- _WHAT YOU ARE ASKED TO DO_: Reproduce verbatim the line where "(679, 213) = (304, 319): white" occurs, along with all following lines down to the last line of the data.

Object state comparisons
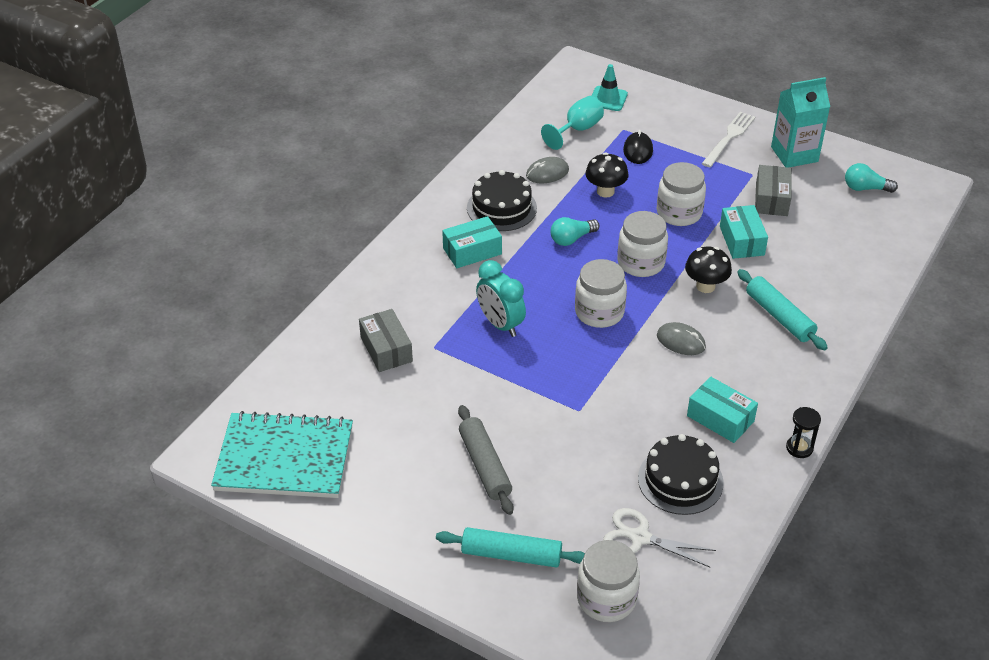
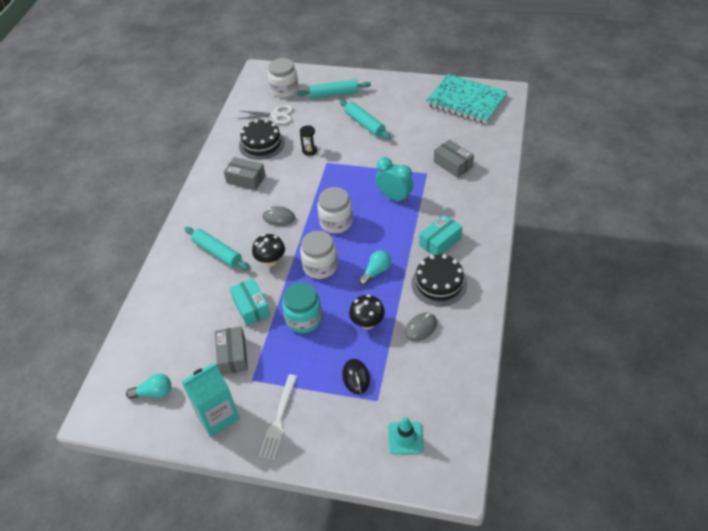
camera: 165 degrees right, 5 degrees up
(284, 458) = (466, 101): turquoise notebook -> turquoise notebook turned 45 degrees clockwise
(484, 466) = (365, 124): grey rolling pin -> turquoise rolling pin
(577, 130) = (417, 386): turquoise goblet -> none
(679, 213) = (304, 319): white jar -> turquoise jar
(720, 418) = (246, 179): turquoise box -> grey box
(799, 448) = (199, 176): black hourglass -> black hourglass (309, 150)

- _EXERCISE RESULT_:
(679, 213) = (304, 319): white jar -> turquoise jar
(720, 418) = (246, 179): turquoise box -> grey box
(799, 448) = (199, 176): black hourglass -> black hourglass (309, 150)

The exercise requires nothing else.